▸ **Written task**
Reproduce all of the records below word for word, leaving out the pictures.

▸ **Data**
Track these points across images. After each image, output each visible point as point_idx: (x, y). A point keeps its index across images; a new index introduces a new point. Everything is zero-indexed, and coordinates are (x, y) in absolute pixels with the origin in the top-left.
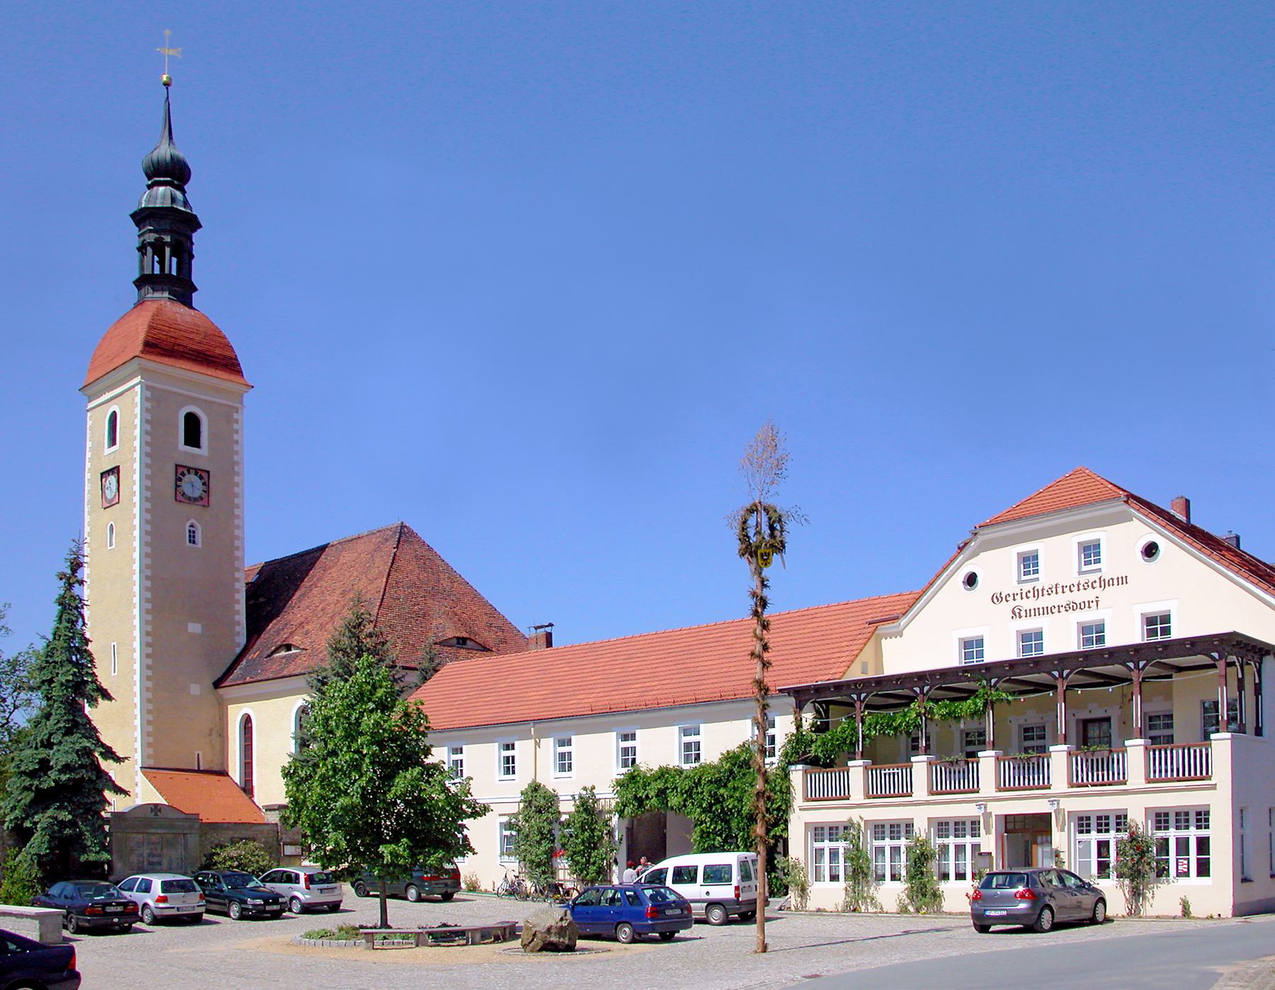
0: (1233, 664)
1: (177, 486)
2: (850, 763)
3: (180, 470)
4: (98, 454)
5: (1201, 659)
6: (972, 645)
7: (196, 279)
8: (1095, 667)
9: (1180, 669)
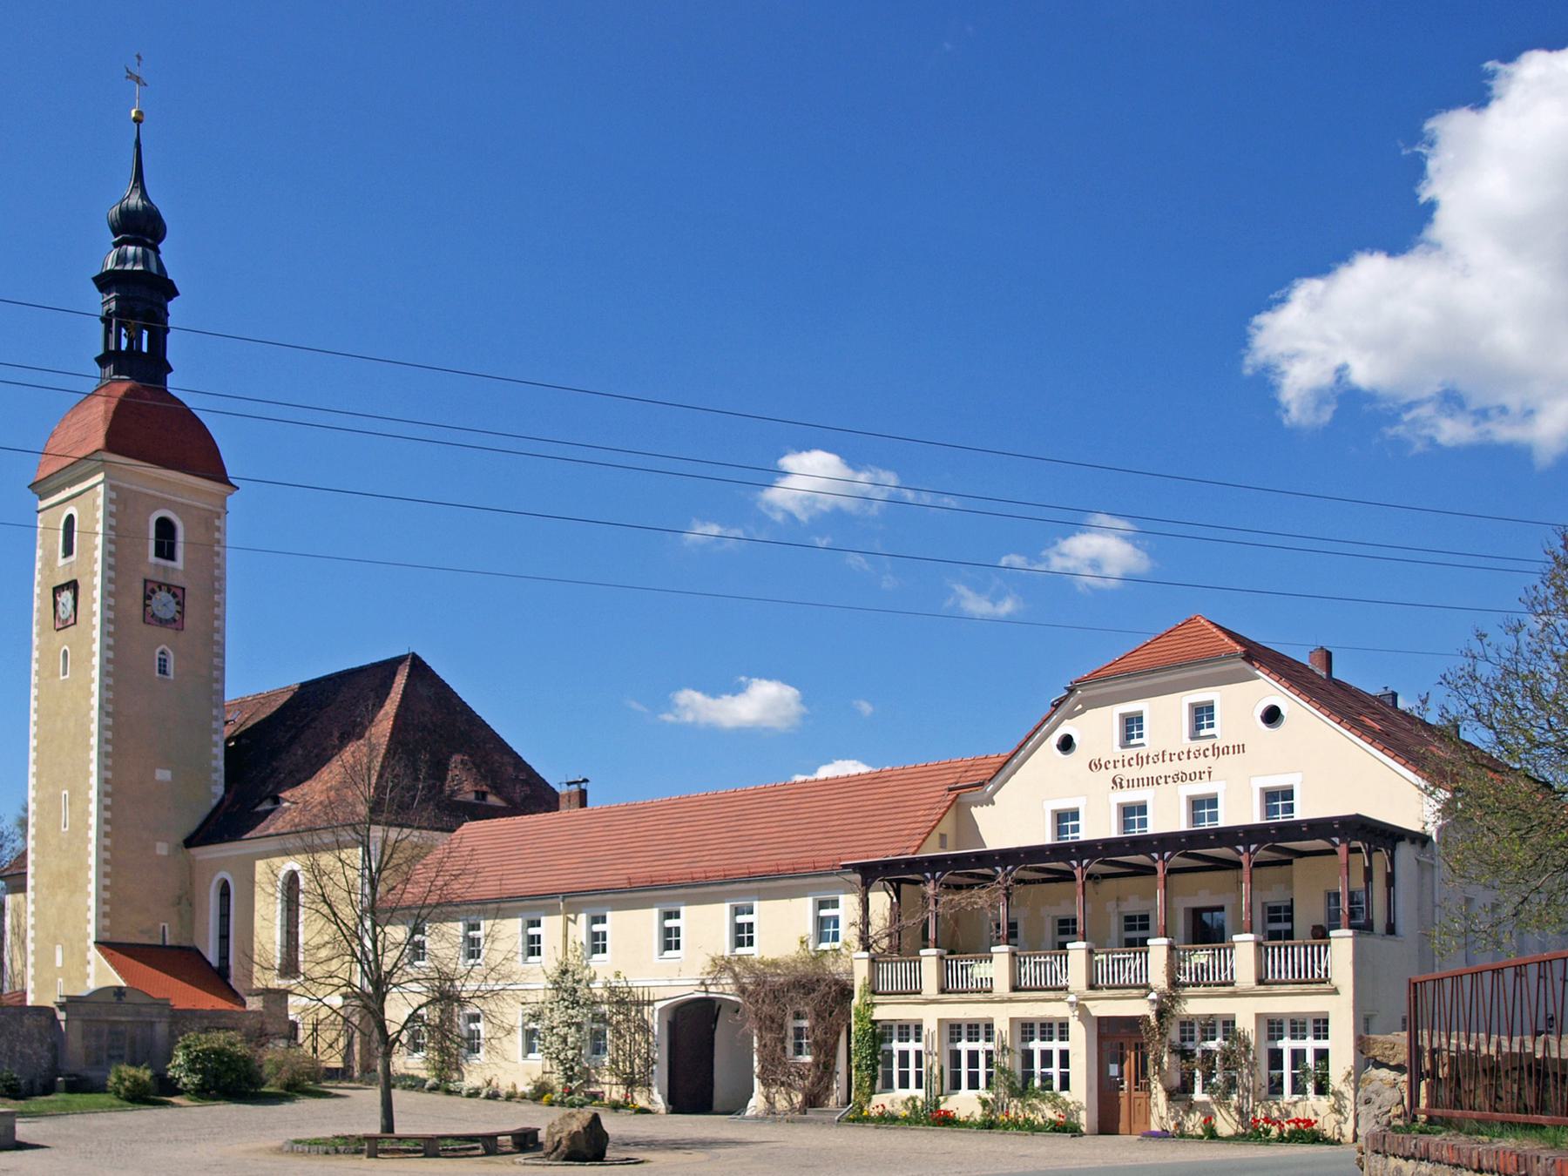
0: (1358, 850)
1: (145, 606)
2: (922, 952)
3: (150, 586)
4: (47, 564)
5: (1320, 844)
6: (1065, 818)
7: (170, 357)
8: (1204, 848)
9: (1302, 854)
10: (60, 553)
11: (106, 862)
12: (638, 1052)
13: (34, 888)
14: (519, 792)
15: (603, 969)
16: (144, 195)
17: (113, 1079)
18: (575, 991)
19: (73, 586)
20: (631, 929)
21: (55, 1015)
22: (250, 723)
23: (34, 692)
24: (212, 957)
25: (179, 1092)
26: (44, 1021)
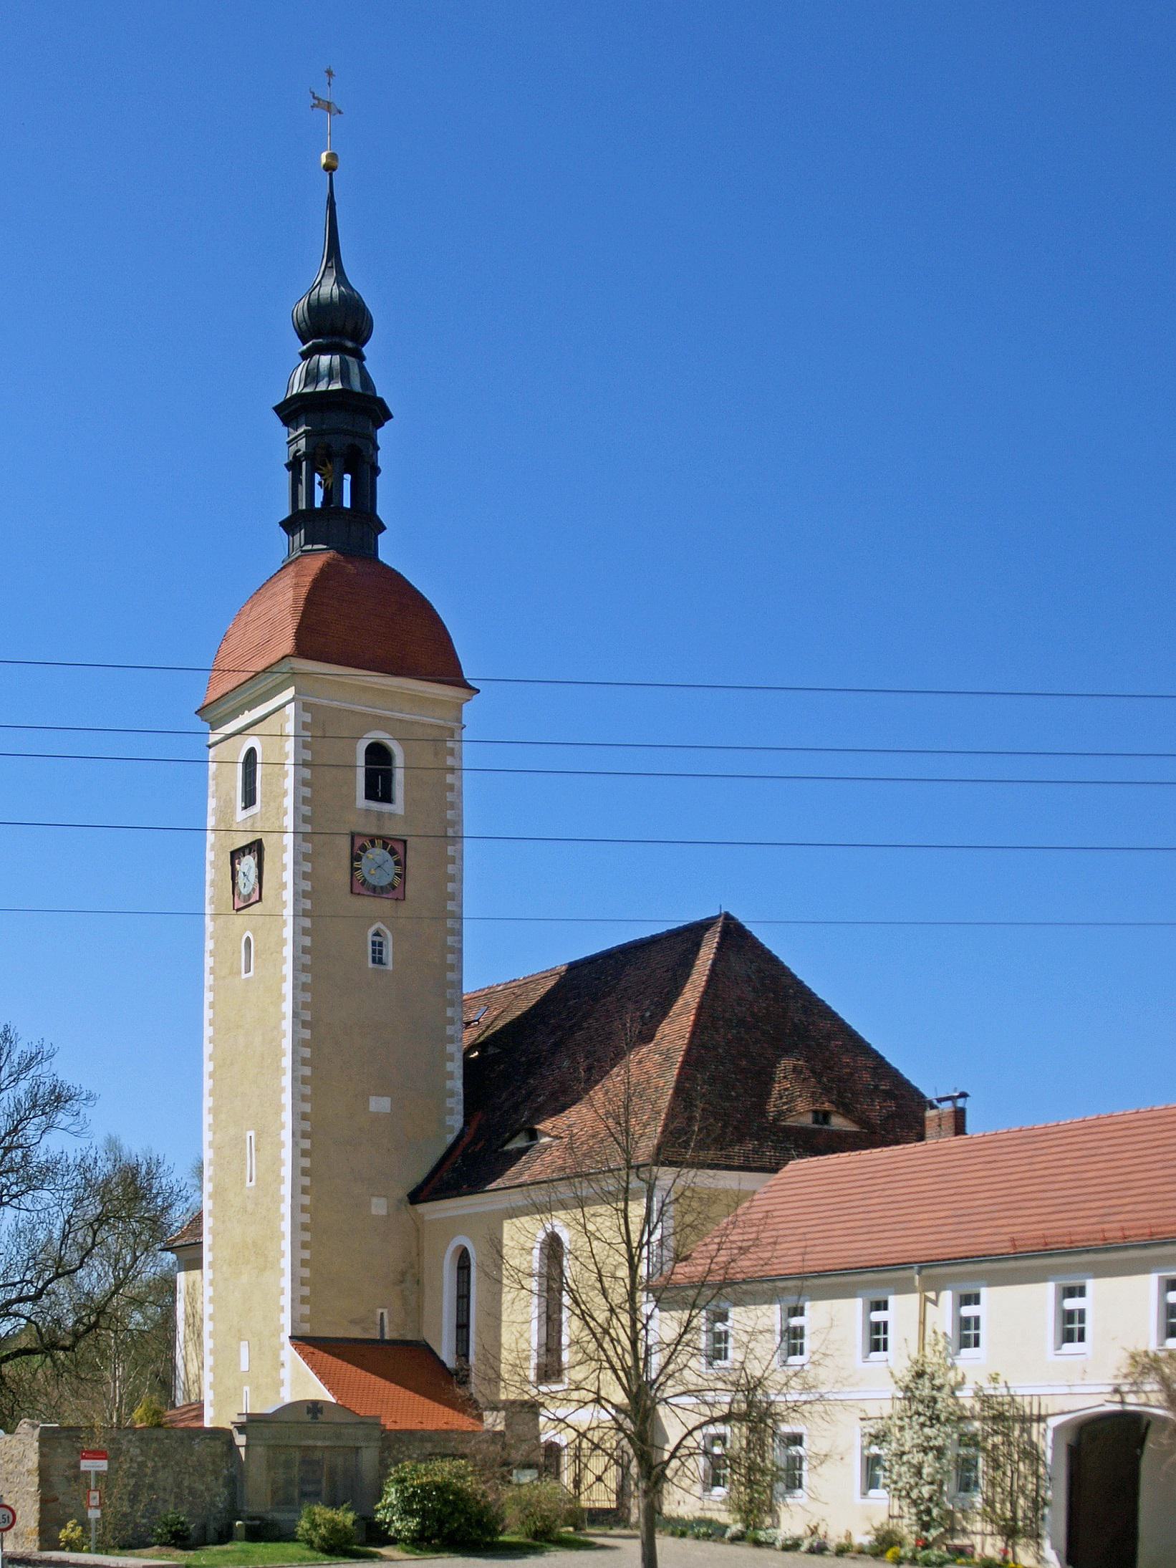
1: (353, 869)
3: (358, 842)
7: (382, 512)
10: (239, 803)
11: (305, 1228)
12: (1022, 1489)
13: (211, 1265)
14: (877, 1110)
15: (974, 1372)
16: (341, 279)
17: (304, 1524)
18: (934, 1400)
19: (256, 848)
20: (1017, 1312)
21: (232, 1440)
22: (500, 1024)
23: (208, 997)
24: (447, 1354)
25: (391, 1542)
26: (219, 1447)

▸ **Solved exercise**
Track these points across images. After each image, output each visible point as point_idx: (x, y). A point keeps its index across images; a new index introduces a new point. Everything is zero-indexed, and coordinates are (x, y) in absolute pixels with the origin in the top-left.
0: (1233, 664)
1: (177, 486)
2: (850, 763)
3: (180, 470)
4: (98, 454)
5: (1201, 659)
6: (972, 645)
7: (196, 279)
8: (1095, 667)
9: (1180, 669)
0: (1358, 850)
1: (145, 606)
2: (922, 952)
3: (150, 586)
4: (47, 564)
5: (1320, 844)
6: (1065, 818)
7: (170, 357)
8: (1204, 848)
9: (1302, 854)
10: (60, 553)
11: (106, 862)
12: (638, 1052)
13: (34, 888)
14: (519, 792)
15: (603, 969)
16: (144, 195)
17: (113, 1079)
18: (575, 991)
19: (73, 586)
20: (631, 929)
21: (55, 1015)
22: (250, 723)
23: (34, 692)
24: (212, 957)
25: (179, 1092)
26: (44, 1021)
1: (353, 869)
3: (358, 842)
7: (382, 512)
10: (239, 803)
11: (305, 1228)
12: (1022, 1489)
13: (211, 1265)
14: (877, 1110)
15: (974, 1372)
16: (341, 279)
17: (304, 1524)
18: (934, 1400)
19: (256, 848)
20: (1017, 1312)
21: (232, 1440)
22: (500, 1024)
23: (208, 997)
24: (447, 1354)
25: (391, 1542)
26: (219, 1447)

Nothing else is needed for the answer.